=== To do ===
Pictures appear among the records. Write out all else exactly as it stands.

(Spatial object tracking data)
========================================================================

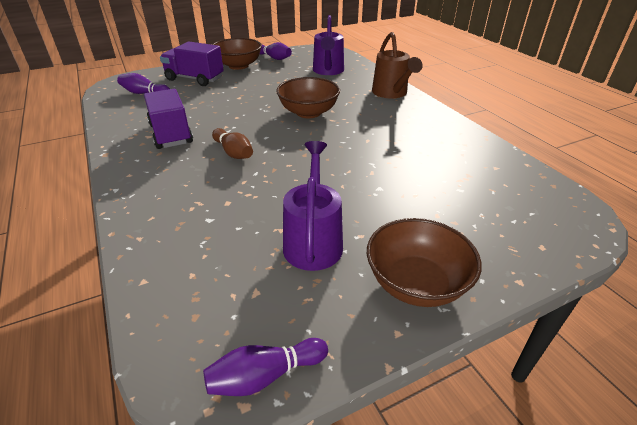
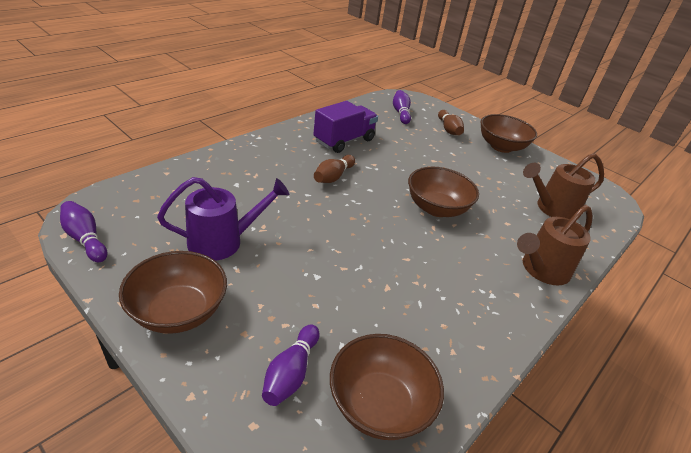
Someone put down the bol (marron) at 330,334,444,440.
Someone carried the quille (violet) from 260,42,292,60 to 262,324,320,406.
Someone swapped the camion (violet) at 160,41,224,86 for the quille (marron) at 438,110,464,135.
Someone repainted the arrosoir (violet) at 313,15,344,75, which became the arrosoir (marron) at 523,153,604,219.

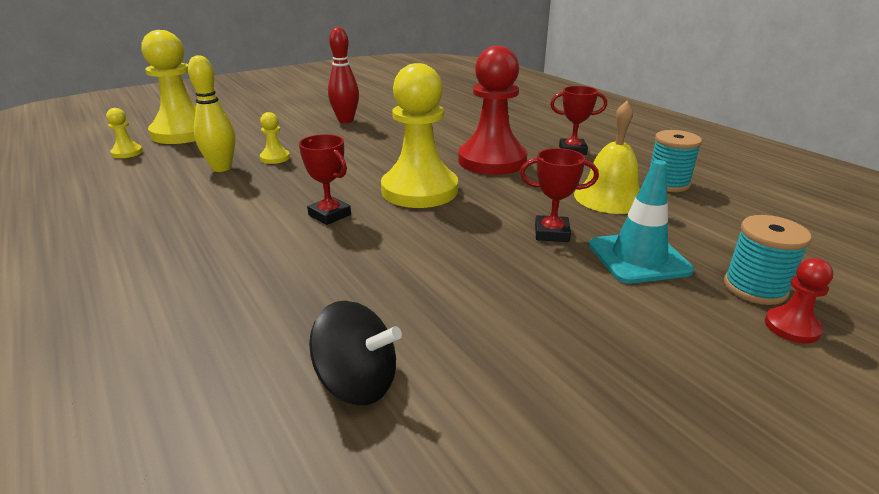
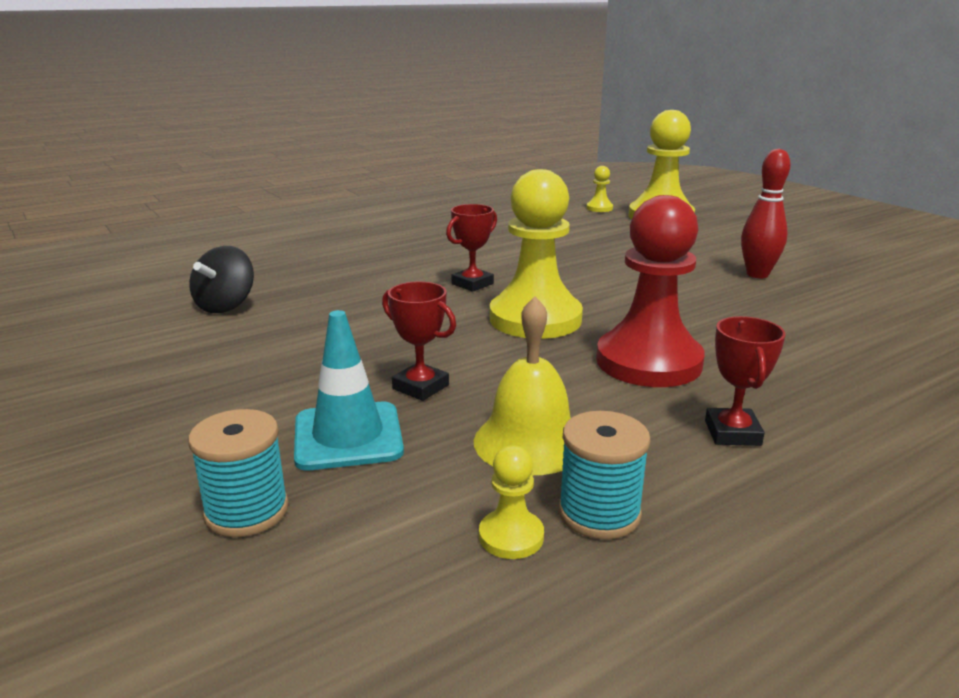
Someone took away the quille (jaune) at 188,55,235,172.
Someone took away the pion (rouge) at 765,258,833,344.
Someone carried the pion (jaune) from 260,112,290,164 to 479,445,544,559.
Someone rotated the trophée (rouge) at 520,148,599,242 by 60 degrees counterclockwise.

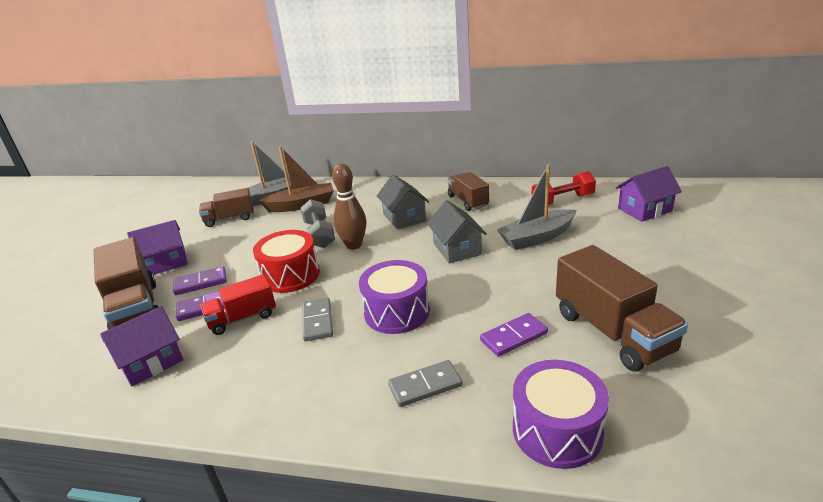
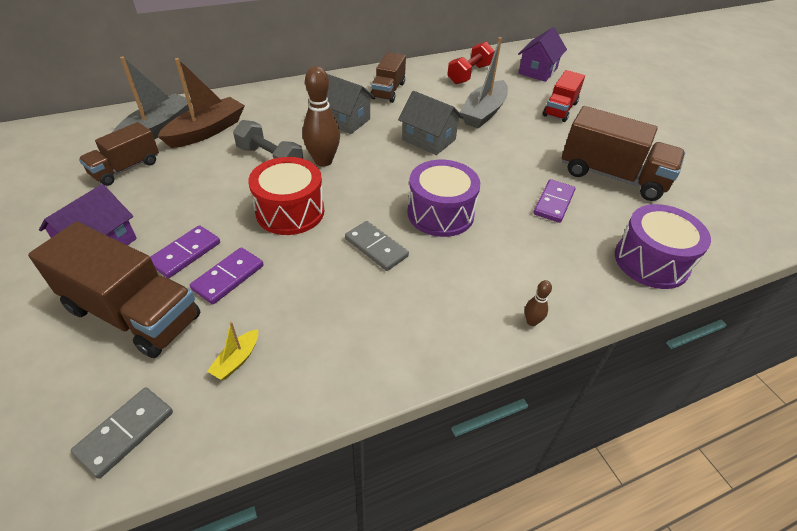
Someone put down the quille (marron) at 525,280,552,326.
Someone carried the camion (rouge) from 200,274,276,335 to 543,70,585,122.
Someone carried the domino (gris) from 388,360,463,407 to 71,388,173,479.
Someone swapped the maison (violet) at 100,306,184,387 for the bateau (jaune) at 207,322,258,380.
Someone rotated the camion (marron) at 447,172,489,211 by 105 degrees counterclockwise.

========================================================================

=== Finished task ===
Someone put down the bol (marron) at 330,334,444,440.
Someone carried the quille (violet) from 260,42,292,60 to 262,324,320,406.
Someone swapped the camion (violet) at 160,41,224,86 for the quille (marron) at 438,110,464,135.
Someone repainted the arrosoir (violet) at 313,15,344,75, which became the arrosoir (marron) at 523,153,604,219.

Someone took away the quille (jaune) at 188,55,235,172.
Someone took away the pion (rouge) at 765,258,833,344.
Someone carried the pion (jaune) from 260,112,290,164 to 479,445,544,559.
Someone rotated the trophée (rouge) at 520,148,599,242 by 60 degrees counterclockwise.

Someone put down the quille (marron) at 525,280,552,326.
Someone carried the camion (rouge) from 200,274,276,335 to 543,70,585,122.
Someone carried the domino (gris) from 388,360,463,407 to 71,388,173,479.
Someone swapped the maison (violet) at 100,306,184,387 for the bateau (jaune) at 207,322,258,380.
Someone rotated the camion (marron) at 447,172,489,211 by 105 degrees counterclockwise.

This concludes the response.